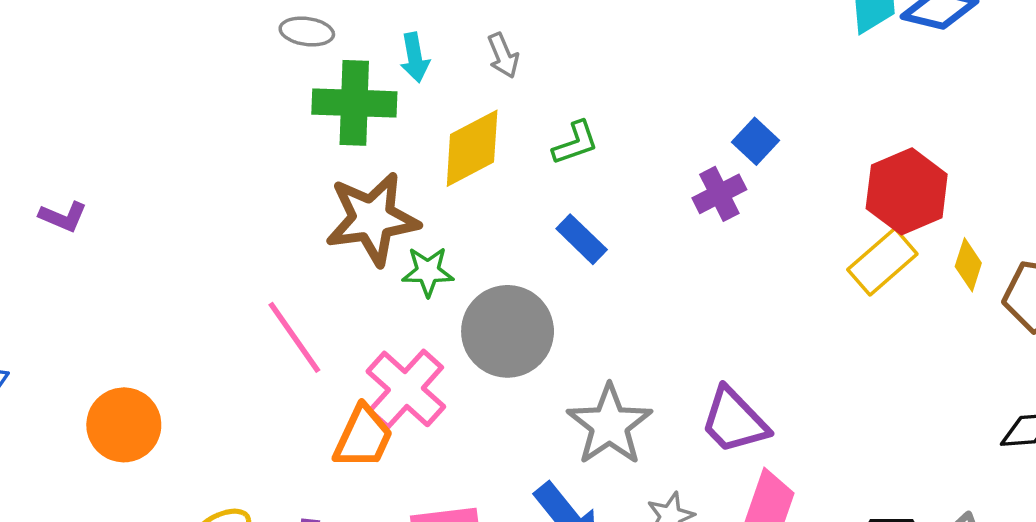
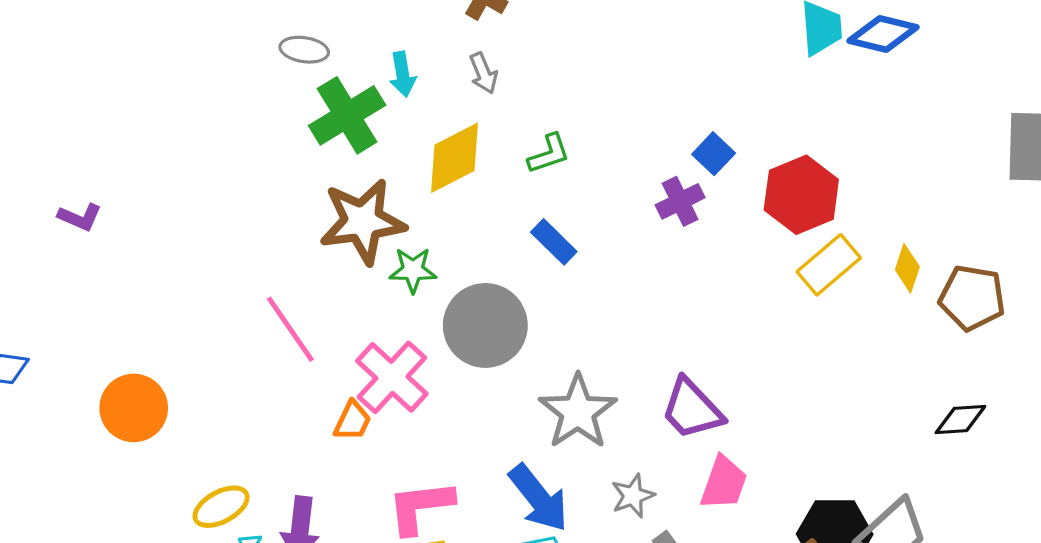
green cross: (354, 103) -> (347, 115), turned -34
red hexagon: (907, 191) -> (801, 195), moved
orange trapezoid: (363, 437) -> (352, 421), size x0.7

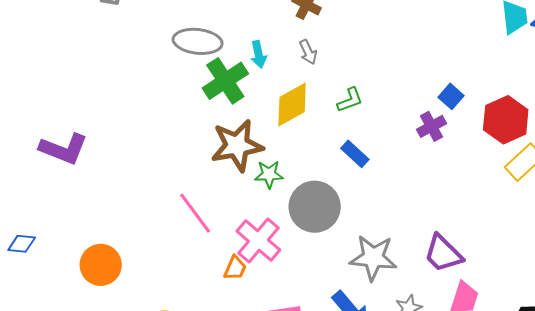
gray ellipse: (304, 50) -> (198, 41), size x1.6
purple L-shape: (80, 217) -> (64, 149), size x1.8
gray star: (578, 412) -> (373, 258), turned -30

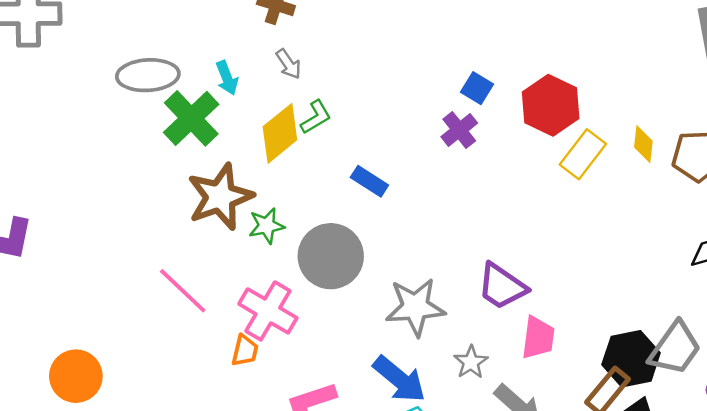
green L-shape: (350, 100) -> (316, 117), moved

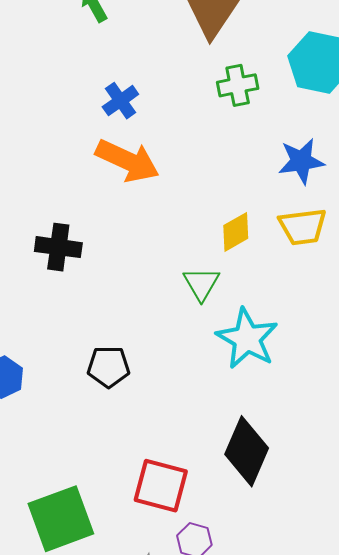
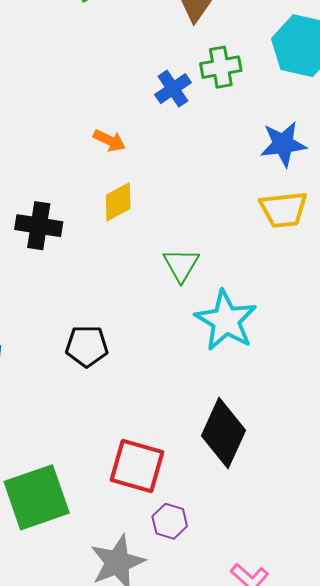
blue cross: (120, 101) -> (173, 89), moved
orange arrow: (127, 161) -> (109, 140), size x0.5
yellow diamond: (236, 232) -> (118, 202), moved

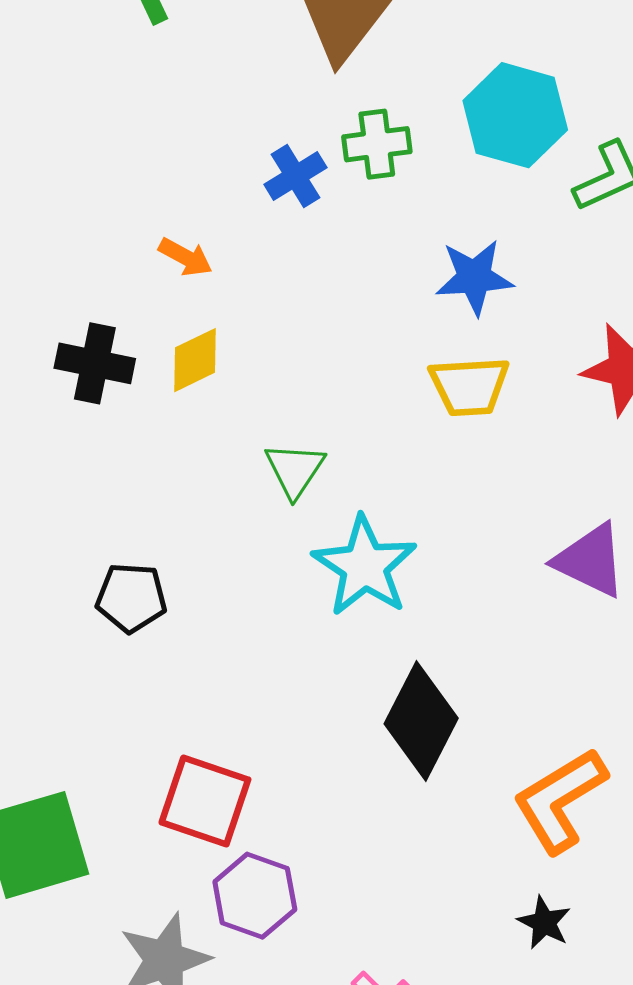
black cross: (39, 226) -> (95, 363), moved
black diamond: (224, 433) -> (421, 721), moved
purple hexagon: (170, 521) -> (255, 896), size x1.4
________________
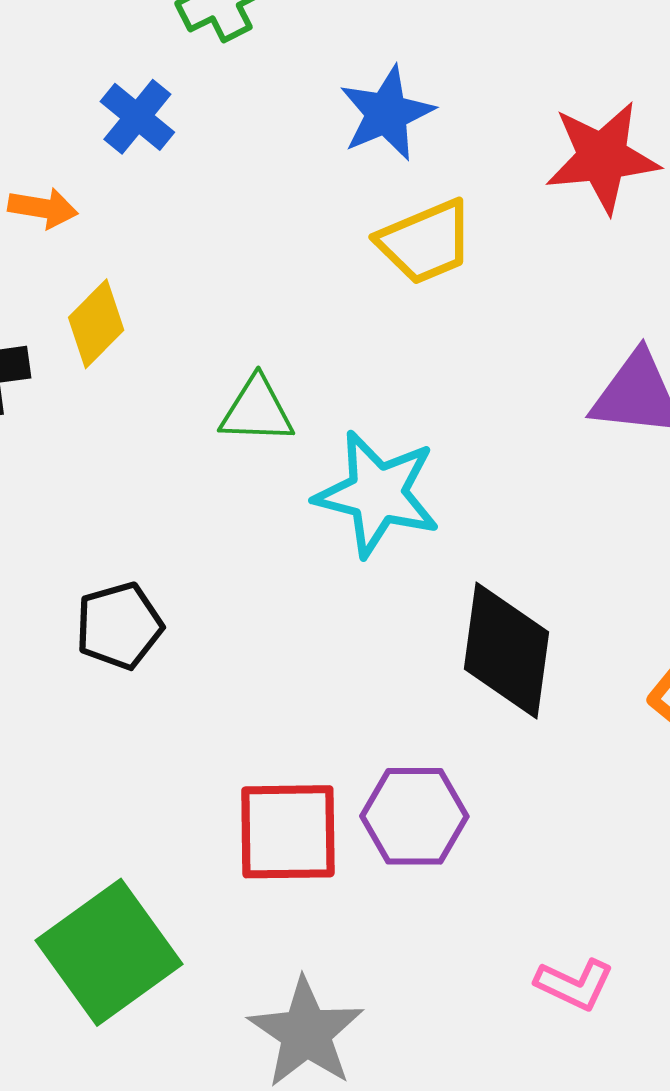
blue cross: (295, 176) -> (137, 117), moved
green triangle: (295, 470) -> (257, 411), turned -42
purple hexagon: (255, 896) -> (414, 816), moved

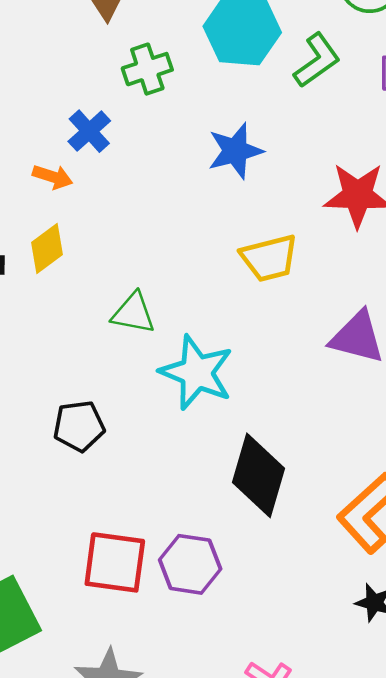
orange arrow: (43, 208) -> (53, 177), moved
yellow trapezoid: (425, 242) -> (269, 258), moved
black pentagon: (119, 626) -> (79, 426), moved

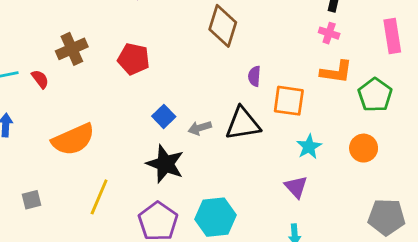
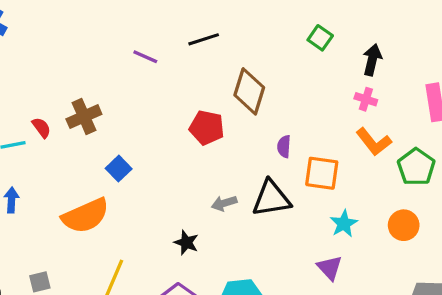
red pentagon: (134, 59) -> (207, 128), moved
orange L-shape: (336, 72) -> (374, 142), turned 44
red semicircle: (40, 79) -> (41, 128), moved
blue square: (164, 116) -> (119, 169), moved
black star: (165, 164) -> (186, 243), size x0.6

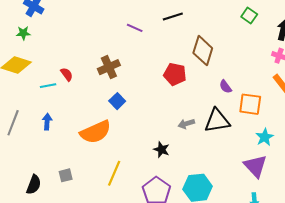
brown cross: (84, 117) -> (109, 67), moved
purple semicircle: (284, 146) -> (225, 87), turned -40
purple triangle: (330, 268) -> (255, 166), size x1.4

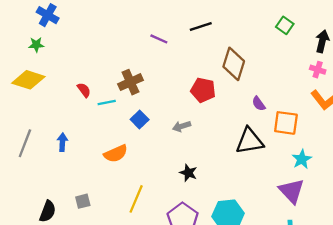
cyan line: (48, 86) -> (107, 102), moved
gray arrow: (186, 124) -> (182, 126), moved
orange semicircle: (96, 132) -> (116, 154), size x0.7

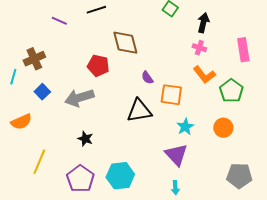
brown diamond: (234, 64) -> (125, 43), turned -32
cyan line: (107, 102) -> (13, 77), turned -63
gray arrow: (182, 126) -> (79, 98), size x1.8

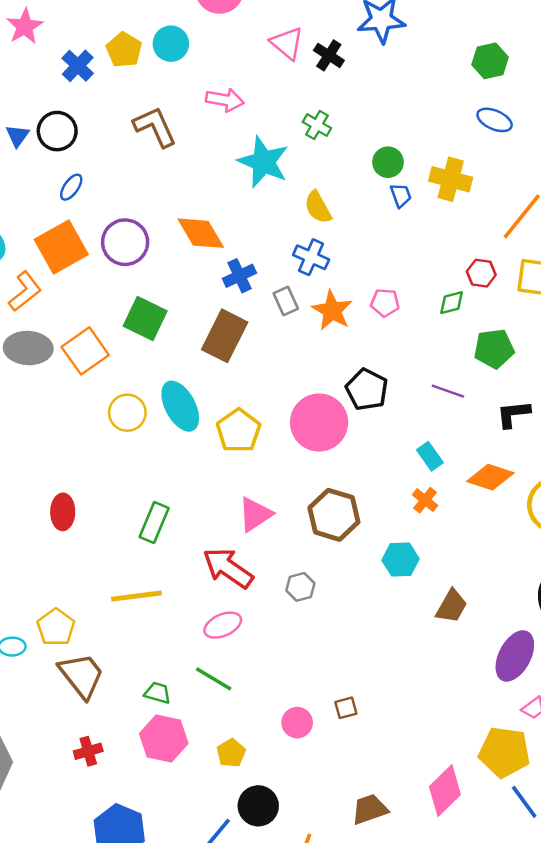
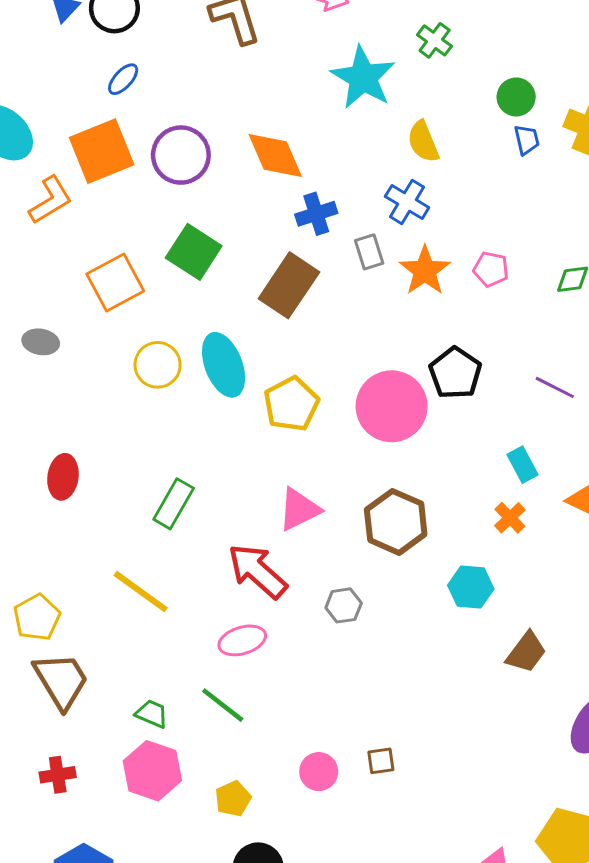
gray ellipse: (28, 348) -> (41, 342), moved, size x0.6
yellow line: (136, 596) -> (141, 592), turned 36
________________
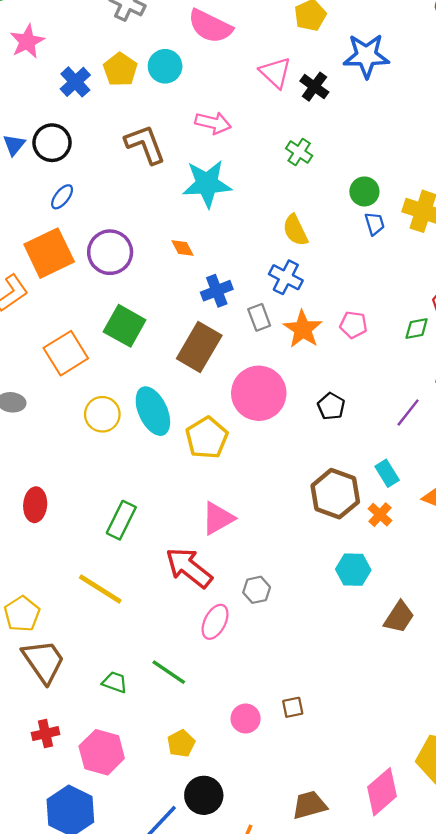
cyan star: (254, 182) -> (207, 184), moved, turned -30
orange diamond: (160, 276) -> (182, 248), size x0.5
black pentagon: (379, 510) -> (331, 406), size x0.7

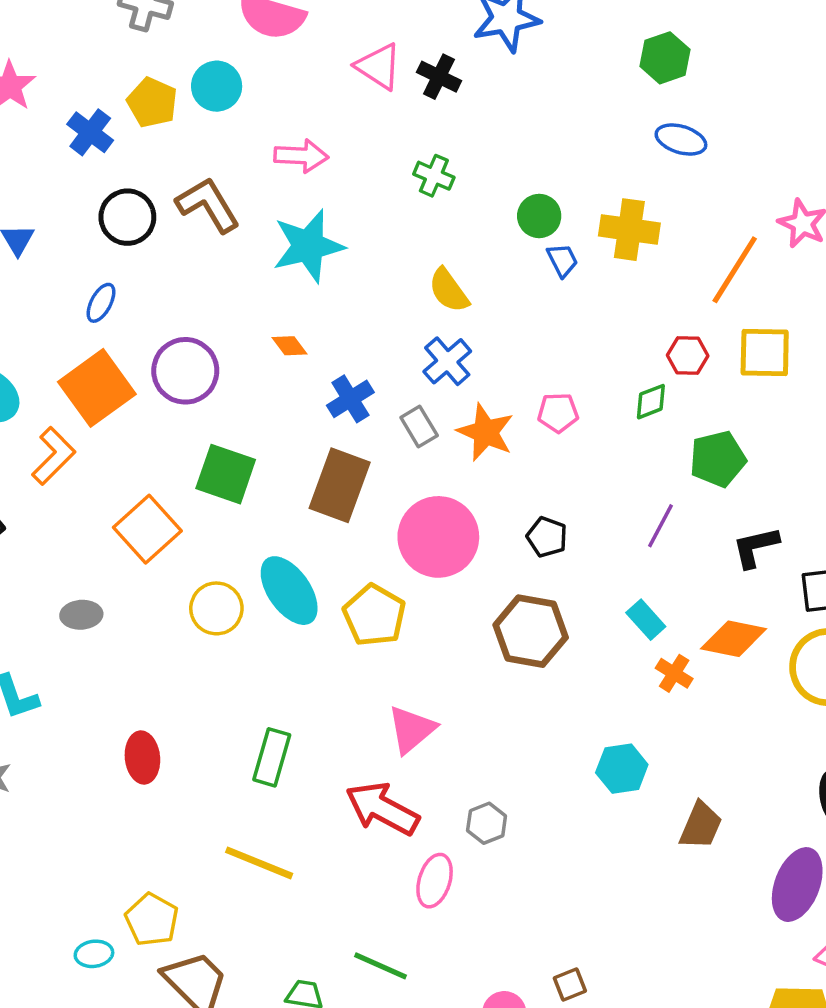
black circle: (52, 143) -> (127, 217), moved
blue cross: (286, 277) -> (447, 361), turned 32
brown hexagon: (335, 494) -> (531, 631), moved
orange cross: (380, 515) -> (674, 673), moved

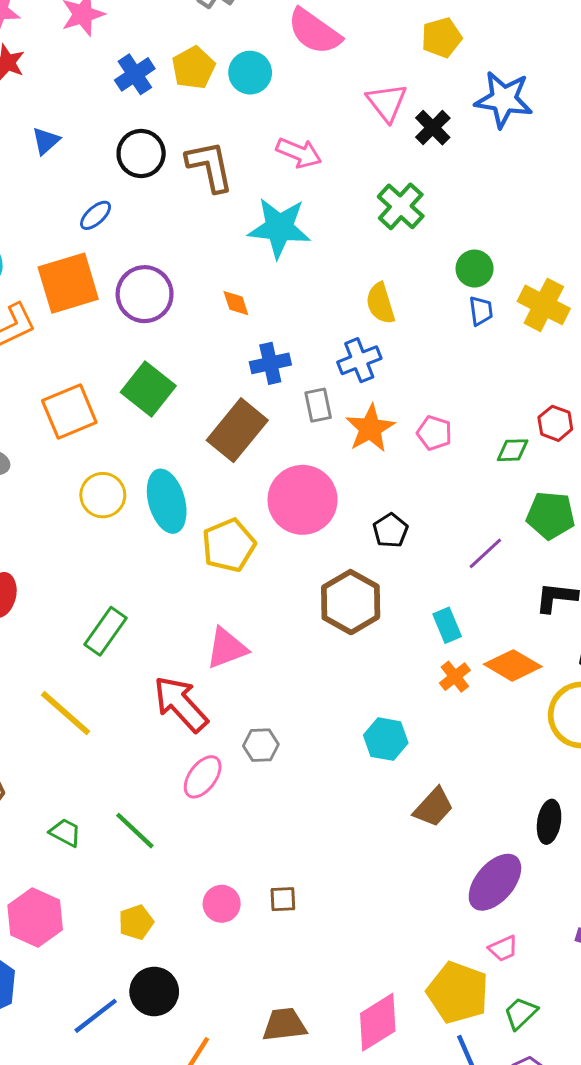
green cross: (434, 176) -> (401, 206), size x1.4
________________
Could you output exactly the lines above, from the line with "blue cross: (120, 101) -> (173, 89), moved" up to and including the line with "purple hexagon: (170, 521)", and nothing else, skipping the pictures?

= Answer box =
blue cross: (120, 101) -> (173, 89), moved
orange arrow: (127, 161) -> (109, 140), size x0.5
yellow diamond: (236, 232) -> (118, 202), moved

black cross: (39, 226) -> (95, 363), moved
black diamond: (224, 433) -> (421, 721), moved
purple hexagon: (170, 521) -> (255, 896), size x1.4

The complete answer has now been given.